- [Your goal] Once the line containing "IC2 pin VIN: SIG14 -> VRAW" is found in the listing below, return it and each line after it through the last, exactly as given.

- [Entries supplied]
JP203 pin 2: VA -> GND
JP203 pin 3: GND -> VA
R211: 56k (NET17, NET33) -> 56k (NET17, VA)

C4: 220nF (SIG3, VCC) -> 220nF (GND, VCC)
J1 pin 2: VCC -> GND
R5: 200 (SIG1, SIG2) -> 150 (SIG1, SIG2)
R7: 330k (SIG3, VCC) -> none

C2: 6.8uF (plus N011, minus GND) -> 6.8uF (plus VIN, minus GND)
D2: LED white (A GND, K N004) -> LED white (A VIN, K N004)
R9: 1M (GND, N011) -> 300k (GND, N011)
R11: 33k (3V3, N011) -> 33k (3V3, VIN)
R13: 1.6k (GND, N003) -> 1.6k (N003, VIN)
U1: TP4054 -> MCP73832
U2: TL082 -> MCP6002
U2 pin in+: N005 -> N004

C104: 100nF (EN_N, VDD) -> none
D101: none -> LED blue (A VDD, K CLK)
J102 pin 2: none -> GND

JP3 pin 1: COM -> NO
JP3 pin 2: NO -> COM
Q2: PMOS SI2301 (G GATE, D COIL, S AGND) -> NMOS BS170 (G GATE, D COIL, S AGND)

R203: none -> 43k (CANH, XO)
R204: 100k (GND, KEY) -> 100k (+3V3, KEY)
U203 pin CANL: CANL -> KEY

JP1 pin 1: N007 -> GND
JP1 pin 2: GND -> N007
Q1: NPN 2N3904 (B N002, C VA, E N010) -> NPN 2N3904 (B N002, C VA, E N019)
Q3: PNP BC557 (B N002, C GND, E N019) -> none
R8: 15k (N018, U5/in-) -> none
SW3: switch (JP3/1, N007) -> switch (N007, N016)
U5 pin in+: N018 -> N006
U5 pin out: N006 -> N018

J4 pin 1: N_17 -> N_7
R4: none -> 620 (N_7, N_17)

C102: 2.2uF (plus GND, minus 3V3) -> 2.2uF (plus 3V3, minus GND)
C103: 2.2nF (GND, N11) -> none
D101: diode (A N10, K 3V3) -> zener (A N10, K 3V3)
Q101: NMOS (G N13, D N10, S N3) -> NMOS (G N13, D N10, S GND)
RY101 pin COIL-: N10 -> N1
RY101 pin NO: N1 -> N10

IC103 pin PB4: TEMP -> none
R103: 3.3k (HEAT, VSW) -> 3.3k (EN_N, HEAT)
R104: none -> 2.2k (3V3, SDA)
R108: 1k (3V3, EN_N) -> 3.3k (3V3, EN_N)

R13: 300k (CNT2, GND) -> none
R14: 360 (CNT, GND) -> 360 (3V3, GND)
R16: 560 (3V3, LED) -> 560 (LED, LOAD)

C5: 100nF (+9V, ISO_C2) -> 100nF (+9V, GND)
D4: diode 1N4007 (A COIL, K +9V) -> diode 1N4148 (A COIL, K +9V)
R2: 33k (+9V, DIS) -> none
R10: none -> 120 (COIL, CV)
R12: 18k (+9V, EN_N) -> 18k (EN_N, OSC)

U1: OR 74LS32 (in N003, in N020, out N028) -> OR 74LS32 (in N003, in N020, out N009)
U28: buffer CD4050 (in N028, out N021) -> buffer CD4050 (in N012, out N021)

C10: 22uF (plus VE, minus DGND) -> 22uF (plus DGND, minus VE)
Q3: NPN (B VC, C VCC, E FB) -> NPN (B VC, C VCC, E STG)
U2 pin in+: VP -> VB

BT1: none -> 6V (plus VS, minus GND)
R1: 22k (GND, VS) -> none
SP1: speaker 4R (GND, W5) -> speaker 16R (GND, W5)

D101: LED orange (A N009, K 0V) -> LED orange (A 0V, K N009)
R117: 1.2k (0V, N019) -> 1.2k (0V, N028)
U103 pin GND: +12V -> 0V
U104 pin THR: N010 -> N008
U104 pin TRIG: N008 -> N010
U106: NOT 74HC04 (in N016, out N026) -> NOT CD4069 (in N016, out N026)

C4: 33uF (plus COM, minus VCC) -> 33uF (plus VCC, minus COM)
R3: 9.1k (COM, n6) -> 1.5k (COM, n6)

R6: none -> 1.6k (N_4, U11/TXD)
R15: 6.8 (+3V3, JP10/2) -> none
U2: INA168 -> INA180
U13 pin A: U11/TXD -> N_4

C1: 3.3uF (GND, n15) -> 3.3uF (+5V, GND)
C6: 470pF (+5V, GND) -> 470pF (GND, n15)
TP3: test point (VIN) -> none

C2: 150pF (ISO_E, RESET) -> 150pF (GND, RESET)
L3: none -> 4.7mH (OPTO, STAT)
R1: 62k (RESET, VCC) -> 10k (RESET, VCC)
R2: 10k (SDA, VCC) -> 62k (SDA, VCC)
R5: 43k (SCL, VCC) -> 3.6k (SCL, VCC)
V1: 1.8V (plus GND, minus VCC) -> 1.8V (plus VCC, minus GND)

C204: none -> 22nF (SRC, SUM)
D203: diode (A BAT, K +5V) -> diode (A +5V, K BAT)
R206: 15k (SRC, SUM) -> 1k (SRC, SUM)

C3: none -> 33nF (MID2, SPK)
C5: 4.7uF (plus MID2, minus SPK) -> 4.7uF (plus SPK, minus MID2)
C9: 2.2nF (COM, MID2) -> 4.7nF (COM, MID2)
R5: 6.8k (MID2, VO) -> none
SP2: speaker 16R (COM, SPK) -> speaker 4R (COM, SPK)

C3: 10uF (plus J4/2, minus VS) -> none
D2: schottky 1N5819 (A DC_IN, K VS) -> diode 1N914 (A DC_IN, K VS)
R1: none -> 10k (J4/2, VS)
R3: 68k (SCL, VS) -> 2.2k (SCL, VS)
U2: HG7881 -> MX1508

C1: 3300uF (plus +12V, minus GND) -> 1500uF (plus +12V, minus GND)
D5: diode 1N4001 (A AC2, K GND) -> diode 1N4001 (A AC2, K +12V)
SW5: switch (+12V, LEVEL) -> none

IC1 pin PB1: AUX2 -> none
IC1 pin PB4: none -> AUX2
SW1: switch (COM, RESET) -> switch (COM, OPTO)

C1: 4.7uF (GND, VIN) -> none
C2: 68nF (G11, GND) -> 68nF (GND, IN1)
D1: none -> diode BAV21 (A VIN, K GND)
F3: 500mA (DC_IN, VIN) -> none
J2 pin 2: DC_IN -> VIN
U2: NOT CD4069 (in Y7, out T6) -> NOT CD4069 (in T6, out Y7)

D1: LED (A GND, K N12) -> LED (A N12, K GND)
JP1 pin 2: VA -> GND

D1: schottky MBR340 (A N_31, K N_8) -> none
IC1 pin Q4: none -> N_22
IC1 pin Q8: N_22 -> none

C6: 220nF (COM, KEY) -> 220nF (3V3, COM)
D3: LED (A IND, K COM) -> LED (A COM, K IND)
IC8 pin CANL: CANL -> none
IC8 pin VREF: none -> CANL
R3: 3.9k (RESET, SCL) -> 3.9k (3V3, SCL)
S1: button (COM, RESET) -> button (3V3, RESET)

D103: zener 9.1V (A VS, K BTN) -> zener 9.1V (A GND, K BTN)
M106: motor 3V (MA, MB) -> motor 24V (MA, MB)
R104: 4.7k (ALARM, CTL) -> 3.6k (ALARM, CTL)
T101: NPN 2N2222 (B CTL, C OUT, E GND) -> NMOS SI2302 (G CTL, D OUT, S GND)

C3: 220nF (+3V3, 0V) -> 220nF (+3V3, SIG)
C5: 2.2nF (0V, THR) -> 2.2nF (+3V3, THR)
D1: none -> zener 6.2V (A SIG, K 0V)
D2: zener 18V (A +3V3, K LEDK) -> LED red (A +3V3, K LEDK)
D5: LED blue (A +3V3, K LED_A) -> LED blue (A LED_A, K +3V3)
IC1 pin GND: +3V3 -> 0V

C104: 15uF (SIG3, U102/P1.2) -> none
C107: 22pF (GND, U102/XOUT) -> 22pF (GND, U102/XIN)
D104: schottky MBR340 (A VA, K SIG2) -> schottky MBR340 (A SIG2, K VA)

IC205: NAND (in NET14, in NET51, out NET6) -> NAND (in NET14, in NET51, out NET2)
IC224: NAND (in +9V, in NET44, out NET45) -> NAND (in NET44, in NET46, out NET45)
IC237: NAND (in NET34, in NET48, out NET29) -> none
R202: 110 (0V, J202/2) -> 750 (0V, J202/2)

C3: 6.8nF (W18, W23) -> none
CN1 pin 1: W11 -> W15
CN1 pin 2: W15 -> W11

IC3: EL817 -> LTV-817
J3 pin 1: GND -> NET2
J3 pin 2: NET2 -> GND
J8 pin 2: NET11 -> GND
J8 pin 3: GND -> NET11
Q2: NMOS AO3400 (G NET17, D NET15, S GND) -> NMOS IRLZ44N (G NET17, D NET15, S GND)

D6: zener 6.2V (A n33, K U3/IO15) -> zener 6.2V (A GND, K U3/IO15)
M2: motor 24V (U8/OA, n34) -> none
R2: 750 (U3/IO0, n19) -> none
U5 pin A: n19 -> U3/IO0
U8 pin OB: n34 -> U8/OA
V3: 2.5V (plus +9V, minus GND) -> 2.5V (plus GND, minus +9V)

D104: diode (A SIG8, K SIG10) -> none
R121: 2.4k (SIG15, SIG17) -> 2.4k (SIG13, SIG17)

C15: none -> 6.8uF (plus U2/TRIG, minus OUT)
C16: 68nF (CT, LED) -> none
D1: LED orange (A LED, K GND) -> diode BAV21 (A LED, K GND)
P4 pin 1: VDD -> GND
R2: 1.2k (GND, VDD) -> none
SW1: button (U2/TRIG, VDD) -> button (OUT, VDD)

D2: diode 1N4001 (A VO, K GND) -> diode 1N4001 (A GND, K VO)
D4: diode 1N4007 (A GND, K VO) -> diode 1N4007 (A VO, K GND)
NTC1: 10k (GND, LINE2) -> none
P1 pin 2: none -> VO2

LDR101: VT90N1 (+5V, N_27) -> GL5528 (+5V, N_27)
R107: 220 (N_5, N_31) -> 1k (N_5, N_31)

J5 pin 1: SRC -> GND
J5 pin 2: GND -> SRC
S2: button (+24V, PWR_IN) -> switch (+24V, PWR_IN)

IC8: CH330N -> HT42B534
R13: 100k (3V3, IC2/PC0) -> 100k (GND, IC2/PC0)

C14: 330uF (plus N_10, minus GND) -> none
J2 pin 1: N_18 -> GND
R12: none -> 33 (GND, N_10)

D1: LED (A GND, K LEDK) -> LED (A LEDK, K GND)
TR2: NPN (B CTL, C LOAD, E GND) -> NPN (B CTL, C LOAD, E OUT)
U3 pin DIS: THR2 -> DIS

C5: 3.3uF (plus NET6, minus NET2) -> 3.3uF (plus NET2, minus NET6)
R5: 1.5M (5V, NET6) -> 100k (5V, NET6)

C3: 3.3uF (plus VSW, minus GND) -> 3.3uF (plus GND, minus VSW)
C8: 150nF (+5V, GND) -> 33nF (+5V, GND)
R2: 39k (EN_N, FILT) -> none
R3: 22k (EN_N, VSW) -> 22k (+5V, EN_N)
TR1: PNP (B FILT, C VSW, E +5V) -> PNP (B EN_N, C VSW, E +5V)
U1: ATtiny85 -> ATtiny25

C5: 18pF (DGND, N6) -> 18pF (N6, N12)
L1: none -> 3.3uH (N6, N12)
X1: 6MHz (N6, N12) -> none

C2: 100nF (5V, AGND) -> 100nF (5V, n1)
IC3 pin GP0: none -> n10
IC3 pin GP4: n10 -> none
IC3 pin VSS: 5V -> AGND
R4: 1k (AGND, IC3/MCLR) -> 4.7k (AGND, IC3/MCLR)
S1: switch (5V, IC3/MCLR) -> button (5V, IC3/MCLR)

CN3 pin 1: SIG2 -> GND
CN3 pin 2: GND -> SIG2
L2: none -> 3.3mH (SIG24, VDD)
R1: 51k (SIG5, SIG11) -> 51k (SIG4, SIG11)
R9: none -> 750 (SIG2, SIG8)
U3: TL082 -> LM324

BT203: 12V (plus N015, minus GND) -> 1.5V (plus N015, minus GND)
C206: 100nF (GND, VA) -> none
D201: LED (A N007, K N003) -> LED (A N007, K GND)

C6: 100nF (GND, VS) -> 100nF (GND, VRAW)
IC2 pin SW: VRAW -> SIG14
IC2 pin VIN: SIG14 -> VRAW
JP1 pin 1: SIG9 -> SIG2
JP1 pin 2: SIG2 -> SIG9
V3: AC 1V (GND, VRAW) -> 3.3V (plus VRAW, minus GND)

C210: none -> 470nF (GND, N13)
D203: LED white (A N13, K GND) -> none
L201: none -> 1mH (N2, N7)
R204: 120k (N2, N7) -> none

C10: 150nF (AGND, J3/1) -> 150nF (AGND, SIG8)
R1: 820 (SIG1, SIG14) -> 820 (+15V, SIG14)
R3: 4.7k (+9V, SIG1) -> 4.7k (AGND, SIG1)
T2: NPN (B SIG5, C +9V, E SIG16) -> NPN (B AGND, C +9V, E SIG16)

- [The answer]
IC2 pin VIN: SIG14 -> VRAW
JP1 pin 1: SIG9 -> SIG2
JP1 pin 2: SIG2 -> SIG9
V3: AC 1V (GND, VRAW) -> 3.3V (plus VRAW, minus GND)

C210: none -> 470nF (GND, N13)
D203: LED white (A N13, K GND) -> none
L201: none -> 1mH (N2, N7)
R204: 120k (N2, N7) -> none

C10: 150nF (AGND, J3/1) -> 150nF (AGND, SIG8)
R1: 820 (SIG1, SIG14) -> 820 (+15V, SIG14)
R3: 4.7k (+9V, SIG1) -> 4.7k (AGND, SIG1)
T2: NPN (B SIG5, C +9V, E SIG16) -> NPN (B AGND, C +9V, E SIG16)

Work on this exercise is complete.